++++ EXTRACTED MATERIAL

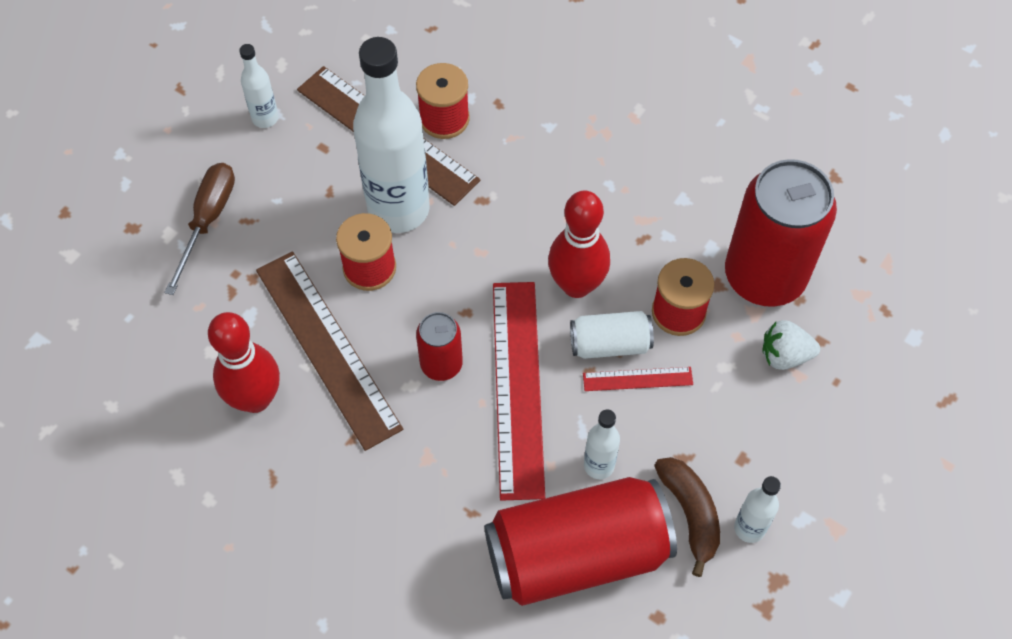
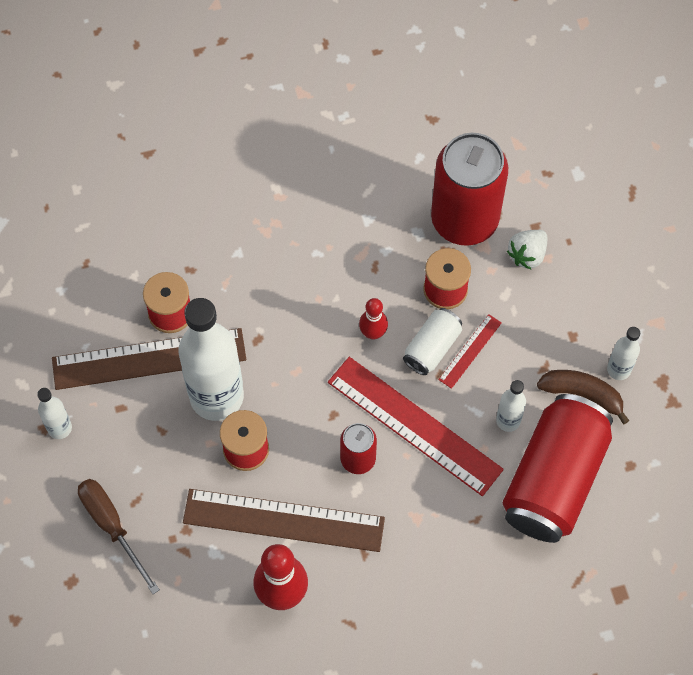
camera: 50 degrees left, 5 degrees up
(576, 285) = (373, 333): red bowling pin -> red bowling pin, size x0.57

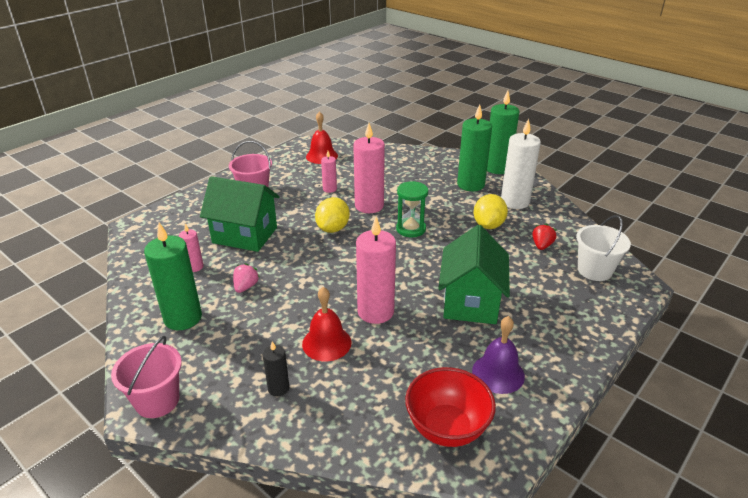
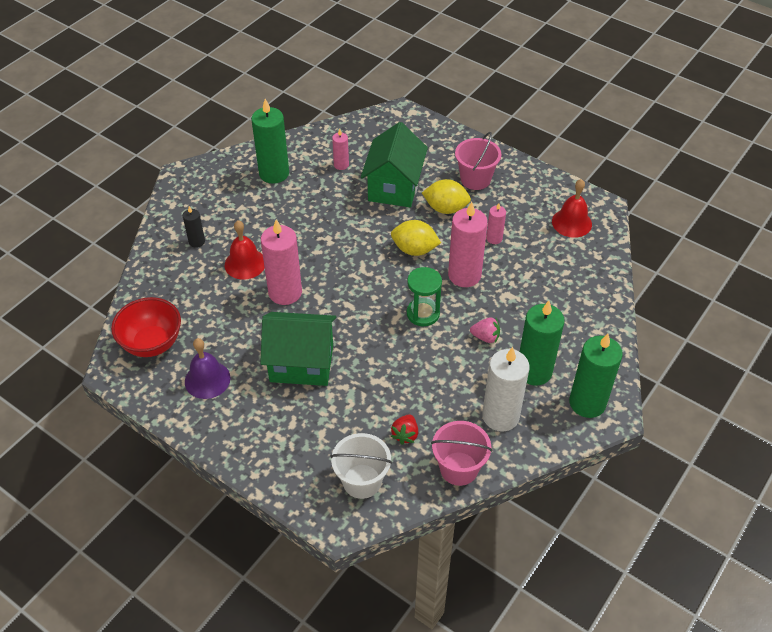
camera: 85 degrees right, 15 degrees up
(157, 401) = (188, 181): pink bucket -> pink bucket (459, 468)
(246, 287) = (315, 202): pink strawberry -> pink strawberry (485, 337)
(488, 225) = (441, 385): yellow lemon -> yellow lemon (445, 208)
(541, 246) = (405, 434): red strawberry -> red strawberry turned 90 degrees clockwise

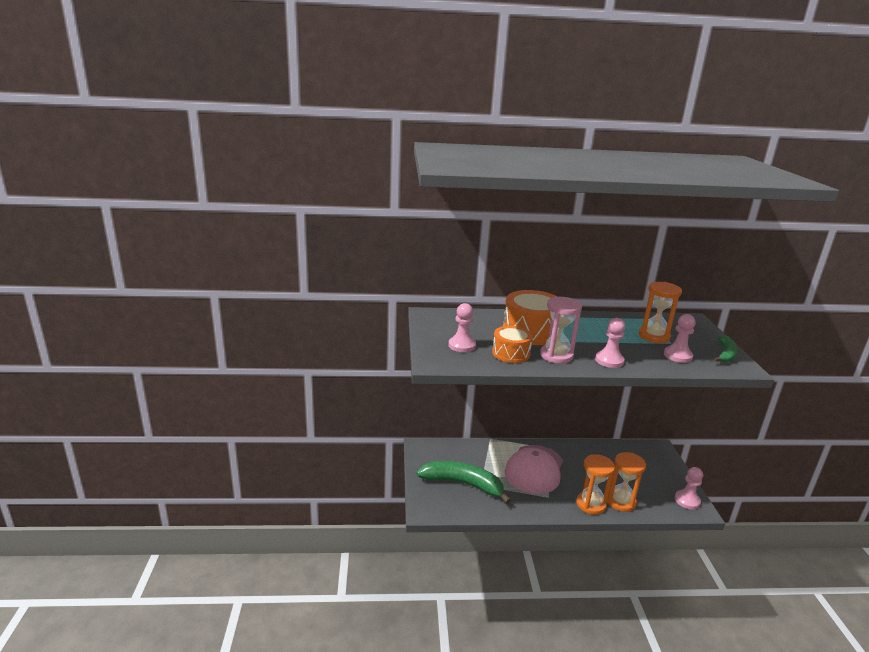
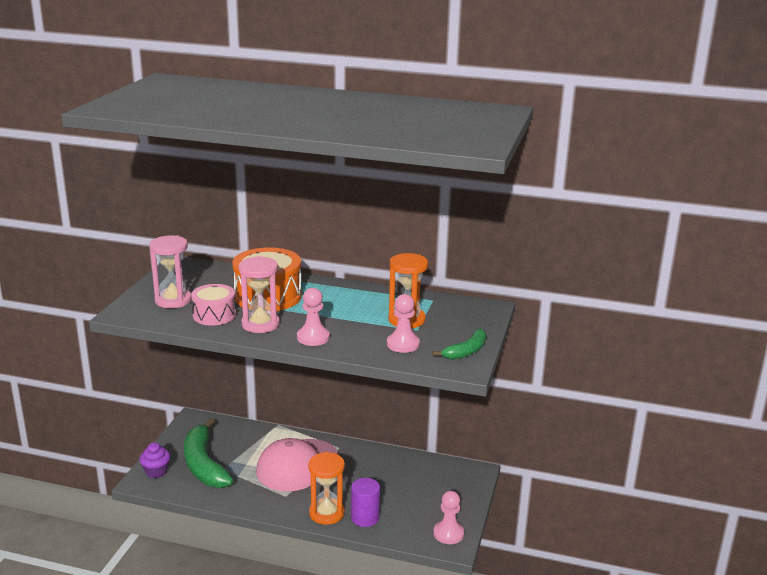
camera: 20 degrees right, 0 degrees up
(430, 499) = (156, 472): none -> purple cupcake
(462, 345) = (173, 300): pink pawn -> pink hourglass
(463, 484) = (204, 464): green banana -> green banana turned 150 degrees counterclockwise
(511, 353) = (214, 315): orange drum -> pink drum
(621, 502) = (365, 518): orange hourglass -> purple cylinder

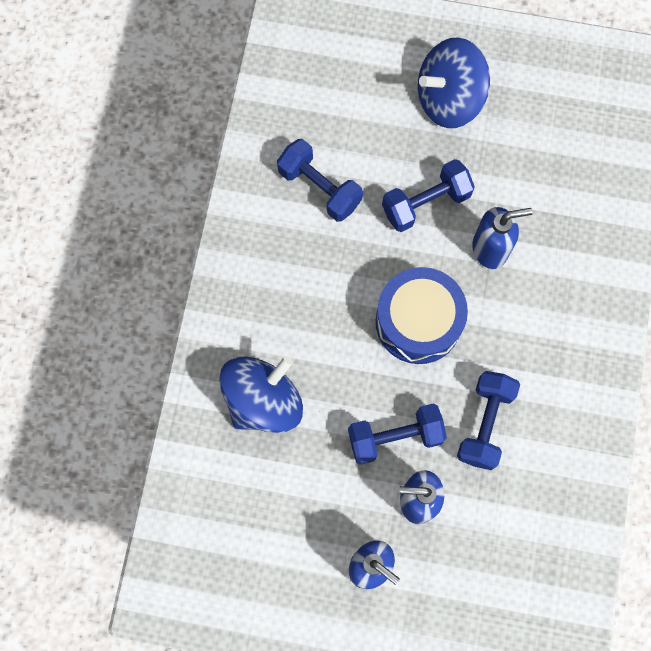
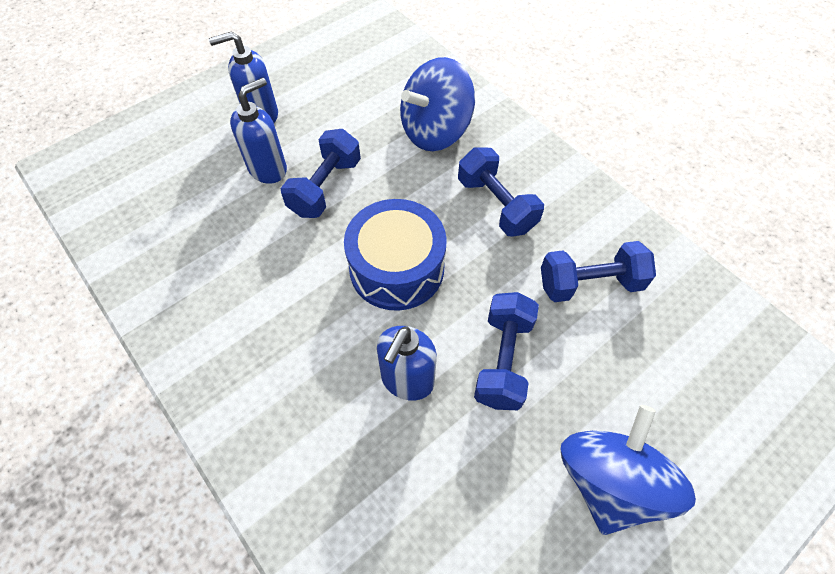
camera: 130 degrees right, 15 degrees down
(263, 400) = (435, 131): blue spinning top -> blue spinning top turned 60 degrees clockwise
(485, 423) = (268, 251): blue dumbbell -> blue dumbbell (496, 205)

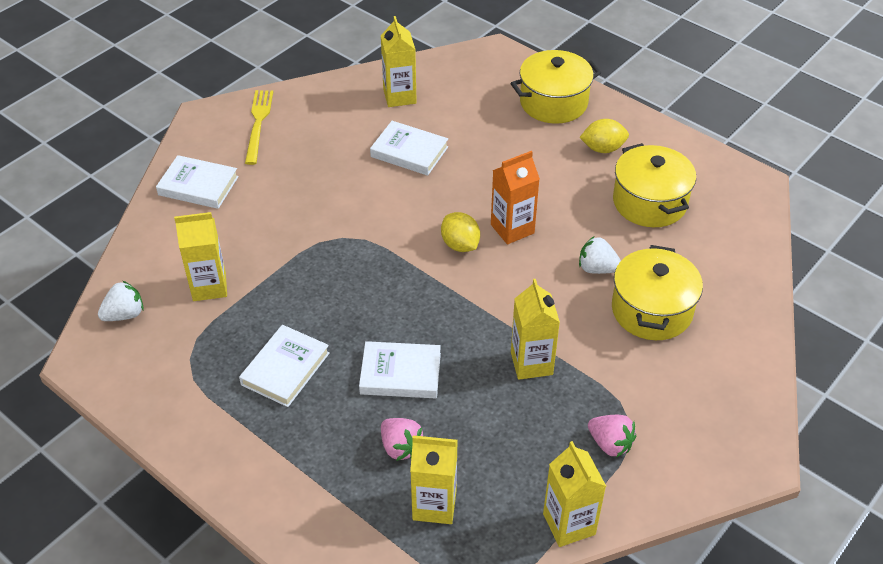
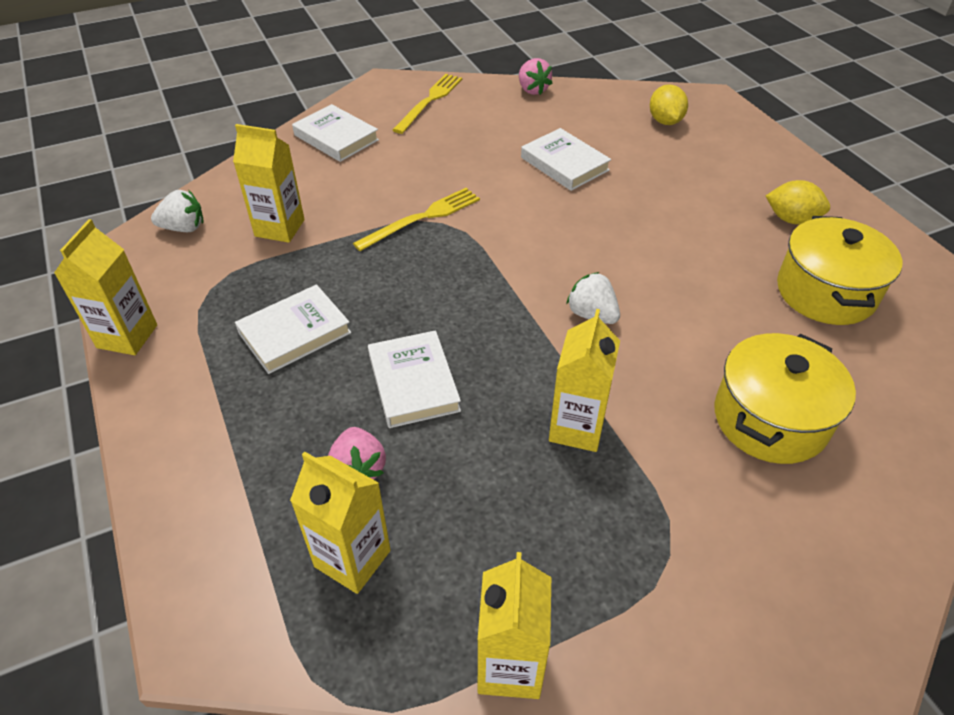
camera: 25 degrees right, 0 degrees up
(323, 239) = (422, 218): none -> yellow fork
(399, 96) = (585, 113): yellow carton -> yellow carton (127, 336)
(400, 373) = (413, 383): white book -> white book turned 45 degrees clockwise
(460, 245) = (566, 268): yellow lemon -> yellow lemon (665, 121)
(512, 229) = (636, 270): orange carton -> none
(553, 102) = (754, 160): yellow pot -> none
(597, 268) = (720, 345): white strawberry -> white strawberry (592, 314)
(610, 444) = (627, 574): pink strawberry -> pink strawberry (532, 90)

++++++++

# ACTIVITY:
Output exactly the stretch of the listing that begins at the line containing "(430, 499) = (156, 472): none" and ends at the line containing "camera: 130 degrees right, 15 degrees down", both kept. Omit pictures and everything else.

# WORKED SOLUTION:
(430, 499) = (156, 472): none -> purple cupcake
(462, 345) = (173, 300): pink pawn -> pink hourglass
(463, 484) = (204, 464): green banana -> green banana turned 150 degrees counterclockwise
(511, 353) = (214, 315): orange drum -> pink drum
(621, 502) = (365, 518): orange hourglass -> purple cylinder

camera: 130 degrees right, 15 degrees down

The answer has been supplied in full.